__RECORDS FOR PROCESSING__

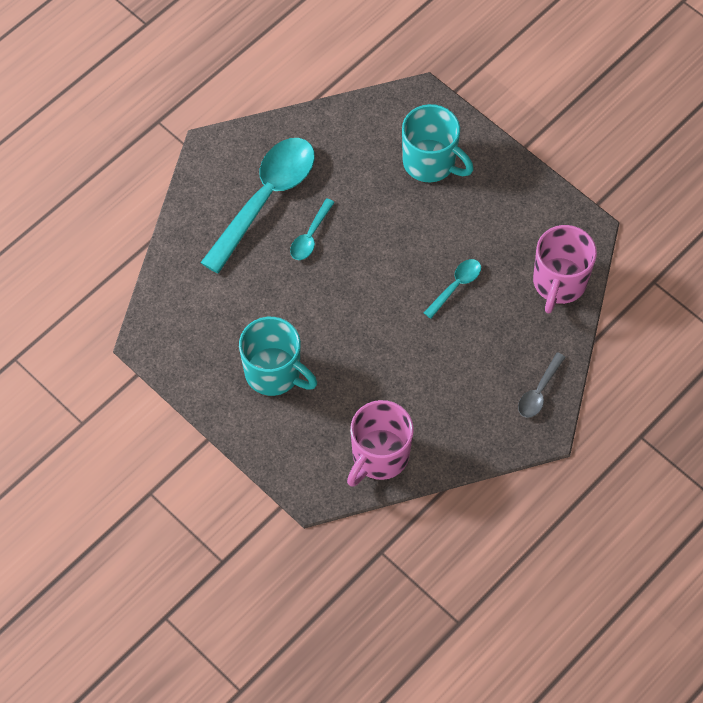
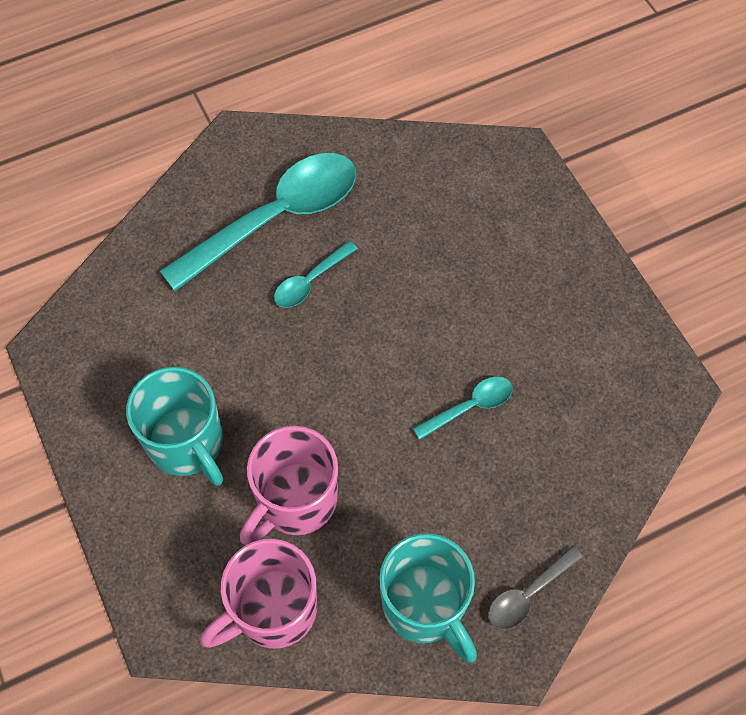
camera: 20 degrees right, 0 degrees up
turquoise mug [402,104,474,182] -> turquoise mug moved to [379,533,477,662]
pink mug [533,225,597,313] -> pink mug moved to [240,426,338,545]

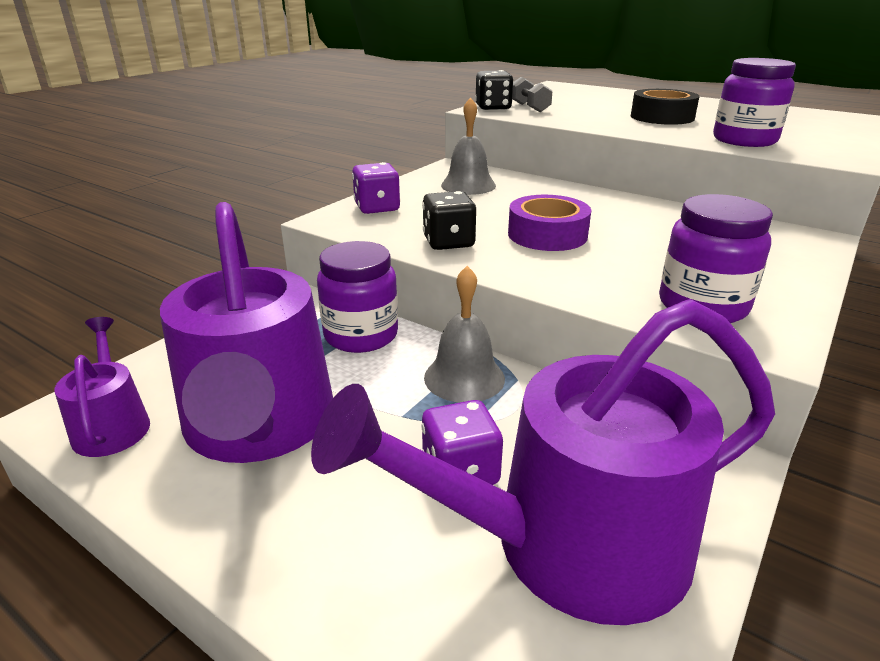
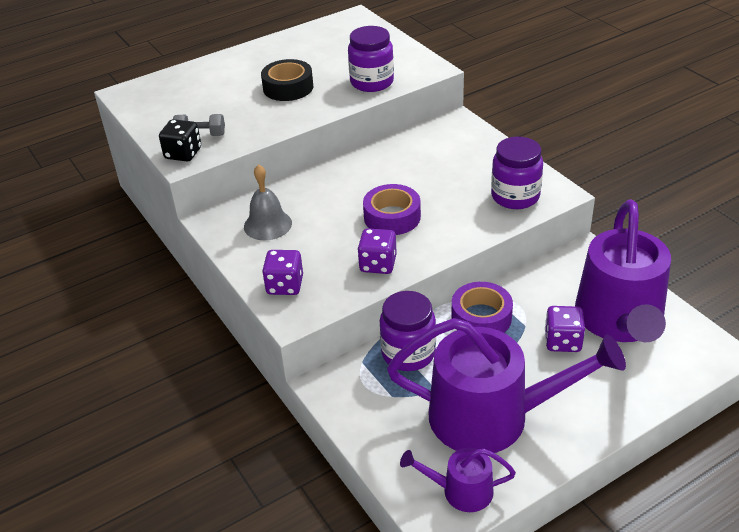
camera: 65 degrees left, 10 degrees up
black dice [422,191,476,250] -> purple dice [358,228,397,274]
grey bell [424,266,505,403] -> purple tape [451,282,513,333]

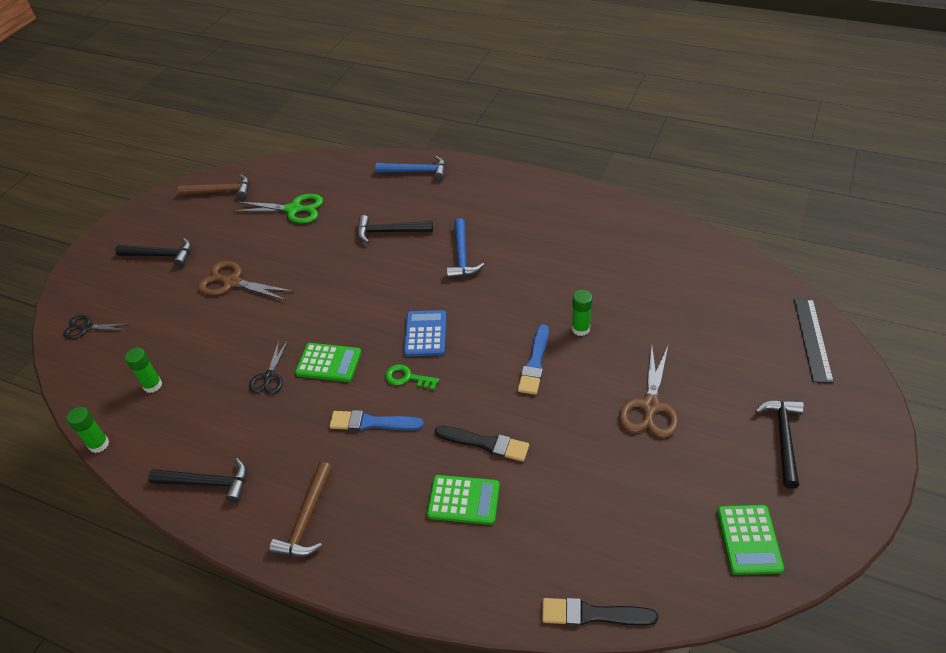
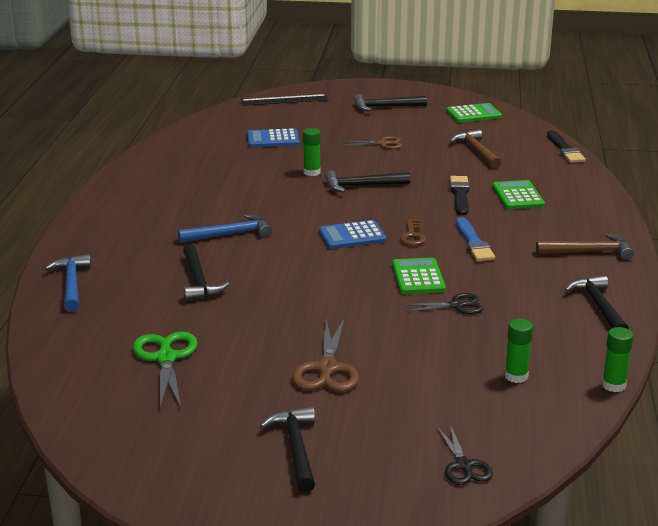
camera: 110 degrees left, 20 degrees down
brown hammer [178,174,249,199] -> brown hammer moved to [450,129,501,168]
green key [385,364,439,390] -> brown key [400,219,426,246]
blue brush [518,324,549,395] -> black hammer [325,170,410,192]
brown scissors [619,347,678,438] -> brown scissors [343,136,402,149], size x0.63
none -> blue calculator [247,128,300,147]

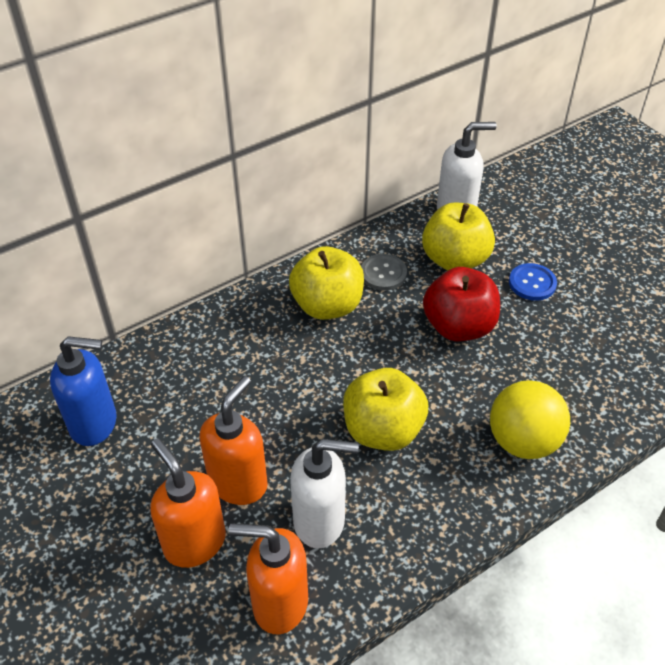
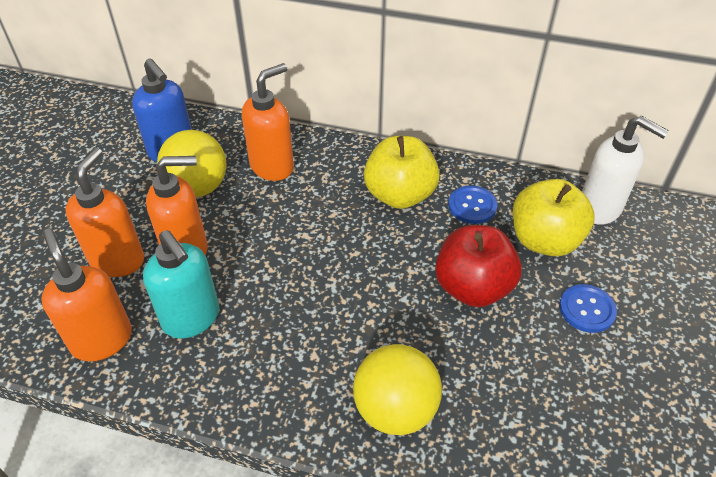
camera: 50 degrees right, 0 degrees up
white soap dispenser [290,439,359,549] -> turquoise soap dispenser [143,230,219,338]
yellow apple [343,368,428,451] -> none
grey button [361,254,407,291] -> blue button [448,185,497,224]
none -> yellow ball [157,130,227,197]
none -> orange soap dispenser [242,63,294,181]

__WHAT YOU SHOULD DO__
Look above for the line holding "green key [385,364,439,390]", then set down exactly that line and every line after it up to and including the line holding "none -> blue calculator [247,128,300,147]", with nothing else.

__TASK ANSWER__
green key [385,364,439,390] -> brown key [400,219,426,246]
blue brush [518,324,549,395] -> black hammer [325,170,410,192]
brown scissors [619,347,678,438] -> brown scissors [343,136,402,149], size x0.63
none -> blue calculator [247,128,300,147]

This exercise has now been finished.